Below are records to reproduce in full; copy them exactly but keep the pictures out.

Entries shown section start

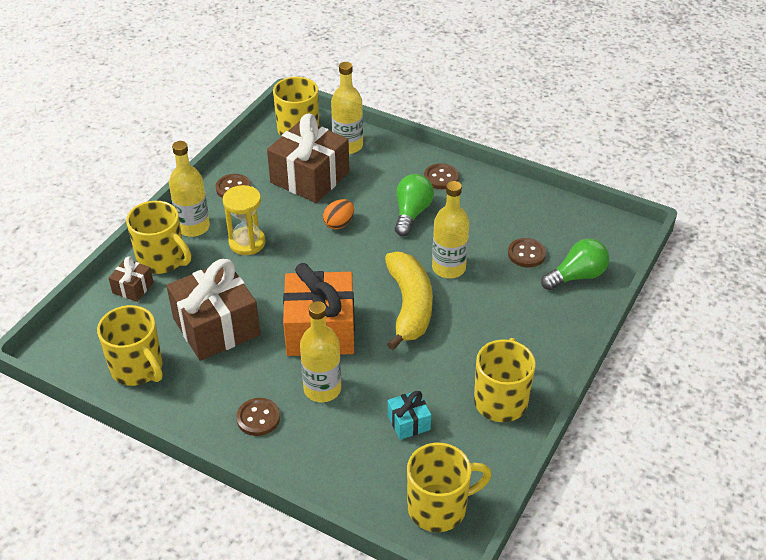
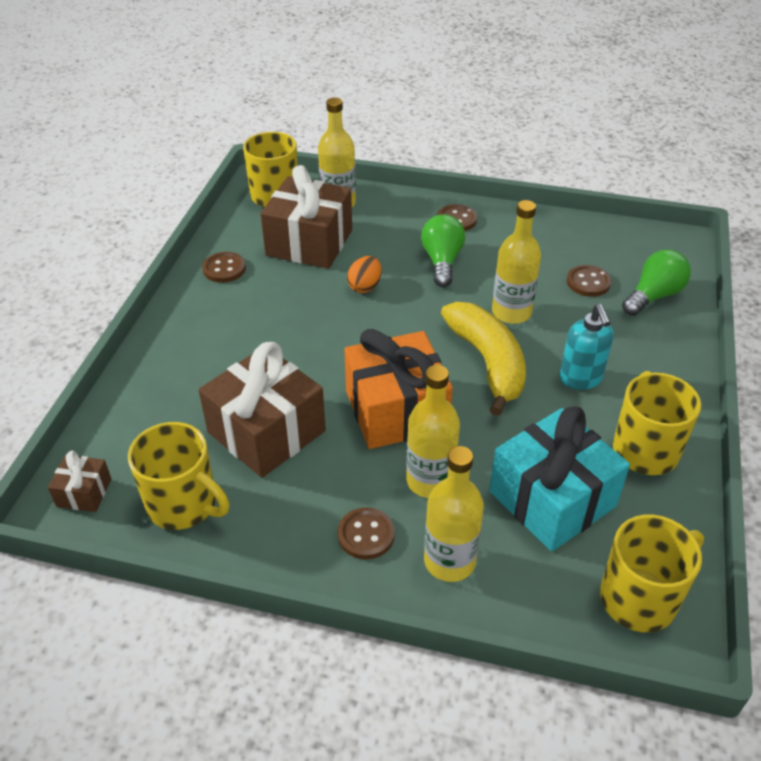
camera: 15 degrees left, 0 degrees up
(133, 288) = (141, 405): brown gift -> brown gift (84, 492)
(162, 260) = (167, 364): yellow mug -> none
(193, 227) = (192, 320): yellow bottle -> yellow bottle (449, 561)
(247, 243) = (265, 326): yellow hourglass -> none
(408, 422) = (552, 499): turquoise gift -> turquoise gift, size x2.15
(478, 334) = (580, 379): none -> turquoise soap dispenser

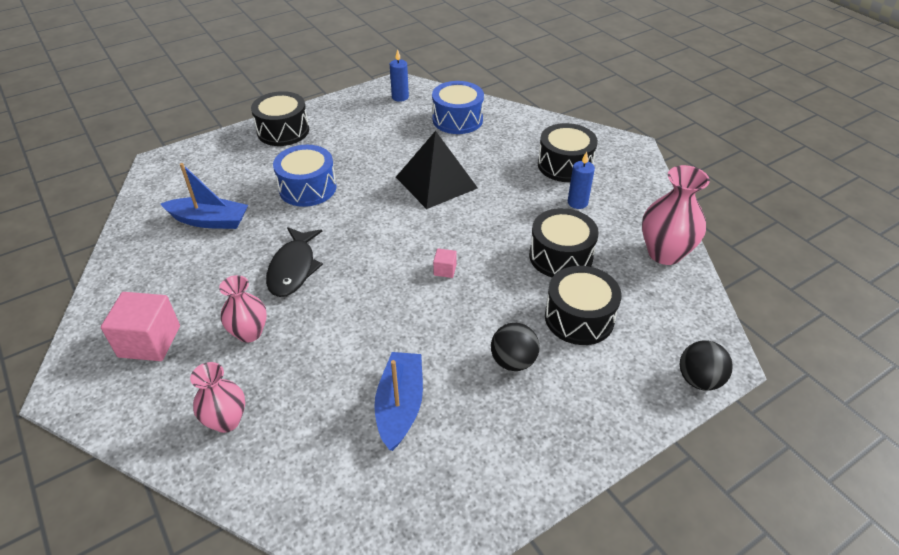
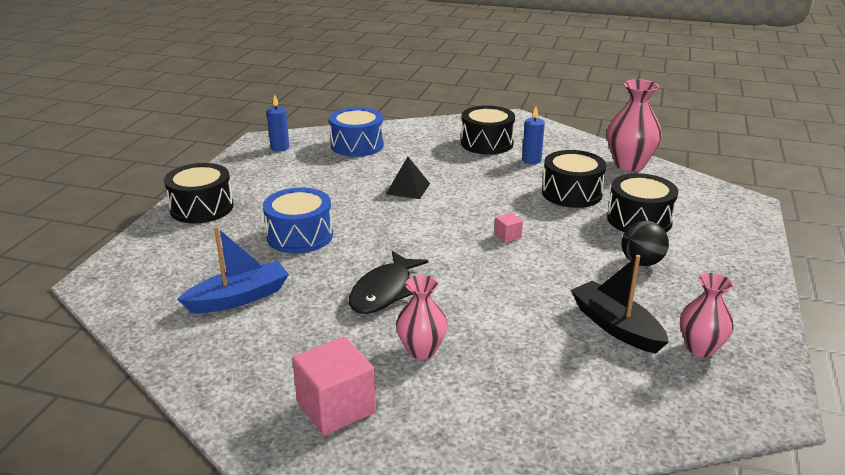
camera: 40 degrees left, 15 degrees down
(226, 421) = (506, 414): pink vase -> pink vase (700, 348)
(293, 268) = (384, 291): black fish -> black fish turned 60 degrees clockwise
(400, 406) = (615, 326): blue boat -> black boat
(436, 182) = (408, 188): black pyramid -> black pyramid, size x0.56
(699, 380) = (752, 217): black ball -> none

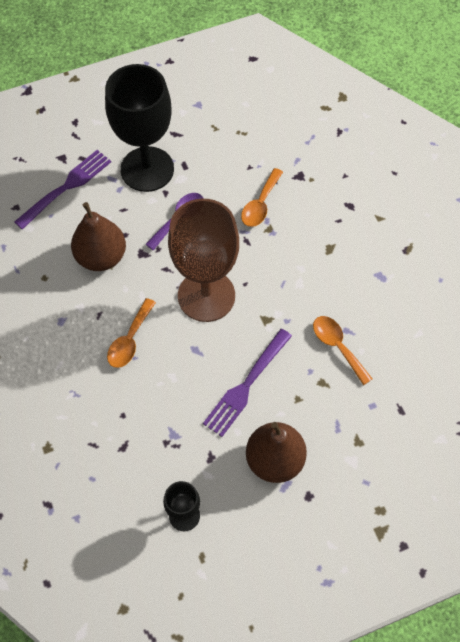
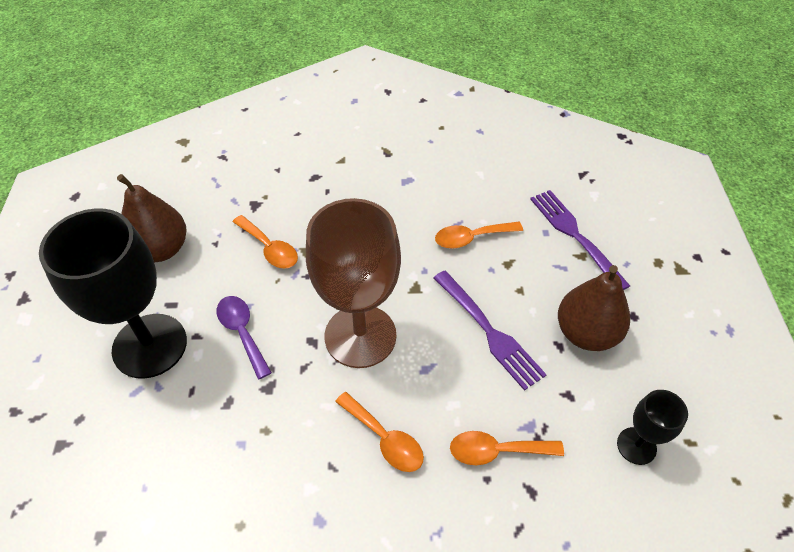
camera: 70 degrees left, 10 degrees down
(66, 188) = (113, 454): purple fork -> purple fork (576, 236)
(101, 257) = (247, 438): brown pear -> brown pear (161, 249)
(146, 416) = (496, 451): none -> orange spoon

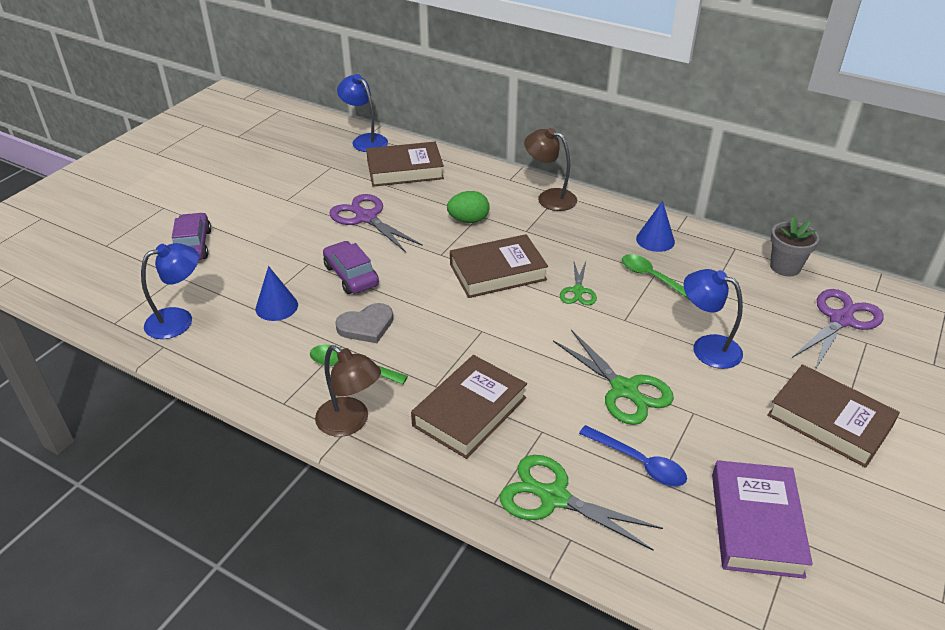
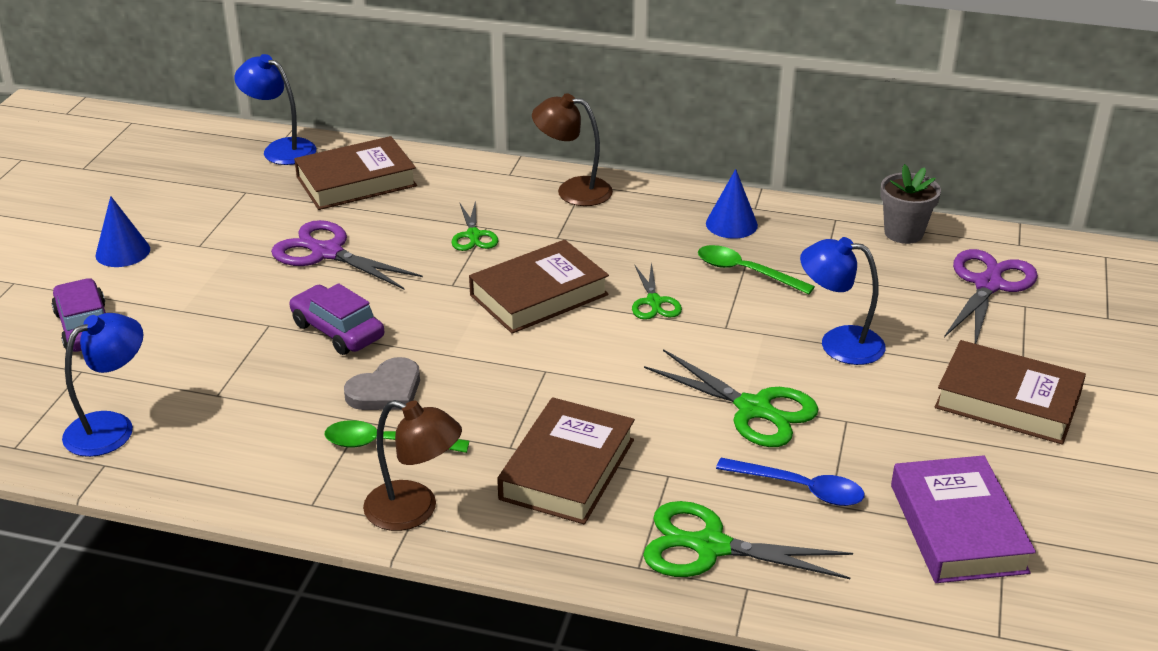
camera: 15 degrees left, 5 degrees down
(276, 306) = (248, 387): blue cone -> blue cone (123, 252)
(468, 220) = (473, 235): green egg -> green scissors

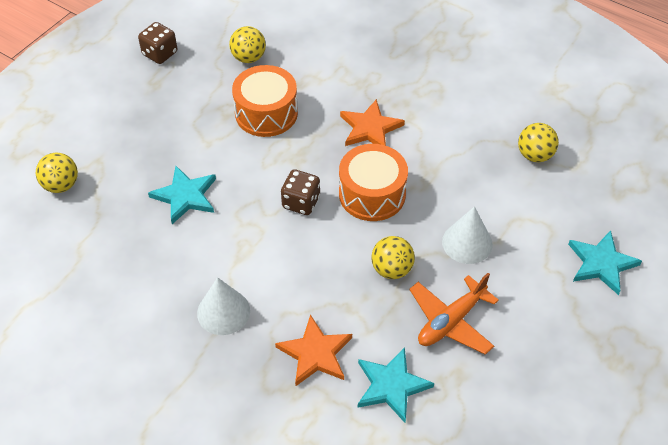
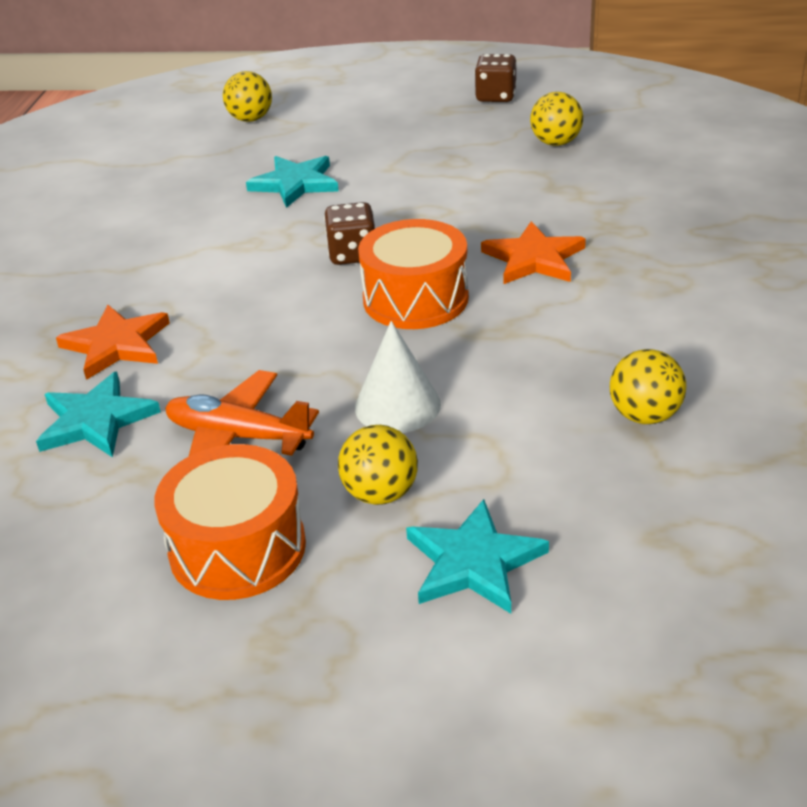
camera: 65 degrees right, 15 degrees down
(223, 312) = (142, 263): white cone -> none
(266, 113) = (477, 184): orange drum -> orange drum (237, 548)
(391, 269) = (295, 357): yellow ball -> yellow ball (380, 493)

Entries shown section end

» **Solution to this problem**:
camera: 15 degrees left, 0 degrees up
(133, 288) = (141, 405): brown gift -> brown gift (84, 492)
(162, 260) = (167, 364): yellow mug -> none
(193, 227) = (192, 320): yellow bottle -> yellow bottle (449, 561)
(247, 243) = (265, 326): yellow hourglass -> none
(408, 422) = (552, 499): turquoise gift -> turquoise gift, size x2.15
(478, 334) = (580, 379): none -> turquoise soap dispenser

camera: 40 degrees left, 15 degrees down
(226, 421) = (506, 414): pink vase -> pink vase (700, 348)
(293, 268) = (384, 291): black fish -> black fish turned 60 degrees clockwise
(400, 406) = (615, 326): blue boat -> black boat
(436, 182) = (408, 188): black pyramid -> black pyramid, size x0.56
(699, 380) = (752, 217): black ball -> none

camera: 70 degrees left, 10 degrees down
(66, 188) = (113, 454): purple fork -> purple fork (576, 236)
(101, 257) = (247, 438): brown pear -> brown pear (161, 249)
(146, 416) = (496, 451): none -> orange spoon

camera: 15 degrees left, 5 degrees down
(276, 306) = (248, 387): blue cone -> blue cone (123, 252)
(468, 220) = (473, 235): green egg -> green scissors

camera: 65 degrees right, 15 degrees down
(223, 312) = (142, 263): white cone -> none
(266, 113) = (477, 184): orange drum -> orange drum (237, 548)
(391, 269) = (295, 357): yellow ball -> yellow ball (380, 493)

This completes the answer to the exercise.